• **Try it**:
Give the records below again, exactly as they appear.

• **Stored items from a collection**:
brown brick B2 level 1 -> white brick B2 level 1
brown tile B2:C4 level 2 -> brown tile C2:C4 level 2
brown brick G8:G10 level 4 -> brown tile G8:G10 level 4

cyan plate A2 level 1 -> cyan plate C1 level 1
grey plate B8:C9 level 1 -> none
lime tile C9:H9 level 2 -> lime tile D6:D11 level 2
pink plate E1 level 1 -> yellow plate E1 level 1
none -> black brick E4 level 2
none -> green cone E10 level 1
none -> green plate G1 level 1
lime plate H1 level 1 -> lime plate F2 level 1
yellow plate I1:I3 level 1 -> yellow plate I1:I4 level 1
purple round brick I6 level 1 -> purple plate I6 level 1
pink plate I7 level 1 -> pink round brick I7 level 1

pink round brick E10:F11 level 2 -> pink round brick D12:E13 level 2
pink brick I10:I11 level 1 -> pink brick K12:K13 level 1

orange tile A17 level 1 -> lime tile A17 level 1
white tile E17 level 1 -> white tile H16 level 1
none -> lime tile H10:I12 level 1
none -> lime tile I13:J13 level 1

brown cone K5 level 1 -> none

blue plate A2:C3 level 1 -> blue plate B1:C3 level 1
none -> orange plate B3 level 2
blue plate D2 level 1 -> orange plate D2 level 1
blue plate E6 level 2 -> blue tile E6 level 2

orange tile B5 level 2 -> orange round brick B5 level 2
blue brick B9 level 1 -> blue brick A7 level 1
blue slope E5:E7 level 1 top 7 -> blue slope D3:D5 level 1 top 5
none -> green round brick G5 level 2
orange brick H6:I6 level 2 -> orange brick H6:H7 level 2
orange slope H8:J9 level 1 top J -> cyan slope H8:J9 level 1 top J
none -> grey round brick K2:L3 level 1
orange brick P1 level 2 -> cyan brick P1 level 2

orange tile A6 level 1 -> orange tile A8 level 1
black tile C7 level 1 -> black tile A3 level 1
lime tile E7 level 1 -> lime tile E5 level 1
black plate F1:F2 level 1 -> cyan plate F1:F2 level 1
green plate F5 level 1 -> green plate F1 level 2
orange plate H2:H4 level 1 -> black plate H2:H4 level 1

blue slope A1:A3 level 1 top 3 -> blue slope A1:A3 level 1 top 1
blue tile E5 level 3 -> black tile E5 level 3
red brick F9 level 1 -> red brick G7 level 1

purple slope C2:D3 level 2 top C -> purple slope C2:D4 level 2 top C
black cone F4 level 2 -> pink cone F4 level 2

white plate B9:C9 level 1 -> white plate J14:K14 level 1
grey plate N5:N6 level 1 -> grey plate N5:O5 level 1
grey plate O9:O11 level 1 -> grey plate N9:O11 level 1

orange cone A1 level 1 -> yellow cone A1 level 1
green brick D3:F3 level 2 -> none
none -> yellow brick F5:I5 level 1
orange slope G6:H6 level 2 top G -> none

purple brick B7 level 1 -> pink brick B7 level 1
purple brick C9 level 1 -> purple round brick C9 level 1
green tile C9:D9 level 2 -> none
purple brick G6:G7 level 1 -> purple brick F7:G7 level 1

• **Exercise solution**:
brown brick B2 level 1 -> white brick B2 level 1
brown tile B2:C4 level 2 -> brown tile C2:C4 level 2
brown brick G8:G10 level 4 -> brown tile G8:G10 level 4

cyan plate A2 level 1 -> cyan plate C1 level 1
grey plate B8:C9 level 1 -> none
lime tile C9:H9 level 2 -> lime tile D6:D11 level 2
pink plate E1 level 1 -> yellow plate E1 level 1
none -> black brick E4 level 2
none -> green cone E10 level 1
none -> green plate G1 level 1
lime plate H1 level 1 -> lime plate F2 level 1
yellow plate I1:I3 level 1 -> yellow plate I1:I4 level 1
purple round brick I6 level 1 -> purple plate I6 level 1
pink plate I7 level 1 -> pink round brick I7 level 1

pink round brick E10:F11 level 2 -> pink round brick D12:E13 level 2
pink brick I10:I11 level 1 -> pink brick K12:K13 level 1

orange tile A17 level 1 -> lime tile A17 level 1
white tile E17 level 1 -> white tile H16 level 1
none -> lime tile H10:I12 level 1
none -> lime tile I13:J13 level 1

brown cone K5 level 1 -> none

blue plate A2:C3 level 1 -> blue plate B1:C3 level 1
none -> orange plate B3 level 2
blue plate D2 level 1 -> orange plate D2 level 1
blue plate E6 level 2 -> blue tile E6 level 2

orange tile B5 level 2 -> orange round brick B5 level 2
blue brick B9 level 1 -> blue brick A7 level 1
blue slope E5:E7 level 1 top 7 -> blue slope D3:D5 level 1 top 5
none -> green round brick G5 level 2
orange brick H6:I6 level 2 -> orange brick H6:H7 level 2
orange slope H8:J9 level 1 top J -> cyan slope H8:J9 level 1 top J
none -> grey round brick K2:L3 level 1
orange brick P1 level 2 -> cyan brick P1 level 2

orange tile A6 level 1 -> orange tile A8 level 1
black tile C7 level 1 -> black tile A3 level 1
lime tile E7 level 1 -> lime tile E5 level 1
black plate F1:F2 level 1 -> cyan plate F1:F2 level 1
green plate F5 level 1 -> green plate F1 level 2
orange plate H2:H4 level 1 -> black plate H2:H4 level 1

blue slope A1:A3 level 1 top 3 -> blue slope A1:A3 level 1 top 1
blue tile E5 level 3 -> black tile E5 level 3
red brick F9 level 1 -> red brick G7 level 1

purple slope C2:D3 level 2 top C -> purple slope C2:D4 level 2 top C
black cone F4 level 2 -> pink cone F4 level 2

white plate B9:C9 level 1 -> white plate J14:K14 level 1
grey plate N5:N6 level 1 -> grey plate N5:O5 level 1
grey plate O9:O11 level 1 -> grey plate N9:O11 level 1

orange cone A1 level 1 -> yellow cone A1 level 1
green brick D3:F3 level 2 -> none
none -> yellow brick F5:I5 level 1
orange slope G6:H6 level 2 top G -> none

purple brick B7 level 1 -> pink brick B7 level 1
purple brick C9 level 1 -> purple round brick C9 level 1
green tile C9:D9 level 2 -> none
purple brick G6:G7 level 1 -> purple brick F7:G7 level 1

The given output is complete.